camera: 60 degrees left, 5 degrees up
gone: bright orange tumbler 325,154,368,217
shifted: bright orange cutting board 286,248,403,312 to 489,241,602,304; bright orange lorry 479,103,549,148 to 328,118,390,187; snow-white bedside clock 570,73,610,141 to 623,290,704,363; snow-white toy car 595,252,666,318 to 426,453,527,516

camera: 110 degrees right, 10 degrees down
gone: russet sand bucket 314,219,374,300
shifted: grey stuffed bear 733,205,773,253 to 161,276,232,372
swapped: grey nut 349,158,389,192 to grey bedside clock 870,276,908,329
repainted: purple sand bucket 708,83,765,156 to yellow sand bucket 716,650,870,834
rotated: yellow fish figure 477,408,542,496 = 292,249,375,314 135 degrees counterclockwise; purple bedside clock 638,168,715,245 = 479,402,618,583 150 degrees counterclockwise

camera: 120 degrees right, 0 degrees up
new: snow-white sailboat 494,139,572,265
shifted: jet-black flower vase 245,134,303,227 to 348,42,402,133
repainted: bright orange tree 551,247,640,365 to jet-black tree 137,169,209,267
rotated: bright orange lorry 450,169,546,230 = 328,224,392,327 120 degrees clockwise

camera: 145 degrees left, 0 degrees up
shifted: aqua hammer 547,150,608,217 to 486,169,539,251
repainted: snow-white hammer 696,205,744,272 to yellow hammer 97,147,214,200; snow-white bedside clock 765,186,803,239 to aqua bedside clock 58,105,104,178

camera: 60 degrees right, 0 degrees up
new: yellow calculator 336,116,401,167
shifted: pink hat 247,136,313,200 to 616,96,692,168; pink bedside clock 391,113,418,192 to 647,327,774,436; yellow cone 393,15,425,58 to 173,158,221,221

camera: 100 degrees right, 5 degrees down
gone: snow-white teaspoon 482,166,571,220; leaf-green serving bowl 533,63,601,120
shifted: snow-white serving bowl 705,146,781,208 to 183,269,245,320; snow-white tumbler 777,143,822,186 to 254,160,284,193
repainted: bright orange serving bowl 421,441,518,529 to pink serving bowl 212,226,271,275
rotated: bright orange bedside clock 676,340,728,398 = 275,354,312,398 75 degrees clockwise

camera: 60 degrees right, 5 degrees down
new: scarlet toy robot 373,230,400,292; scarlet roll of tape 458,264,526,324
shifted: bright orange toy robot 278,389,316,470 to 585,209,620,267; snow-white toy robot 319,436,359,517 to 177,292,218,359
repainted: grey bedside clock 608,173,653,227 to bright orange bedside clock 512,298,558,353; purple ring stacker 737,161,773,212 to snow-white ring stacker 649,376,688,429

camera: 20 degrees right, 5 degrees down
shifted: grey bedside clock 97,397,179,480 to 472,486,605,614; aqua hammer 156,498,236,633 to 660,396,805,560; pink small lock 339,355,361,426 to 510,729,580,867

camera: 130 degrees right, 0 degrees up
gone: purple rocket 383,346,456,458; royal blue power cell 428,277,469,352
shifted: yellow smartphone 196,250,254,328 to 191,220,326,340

# Work instruction
Repeat every line exactly, starting with the first line of the entries, and stop once the line containing "gone: bright orange tumbler 325,154,368,217" has been given.

# The answer
camera: 60 degrees left, 5 degrees up
gone: bright orange tumbler 325,154,368,217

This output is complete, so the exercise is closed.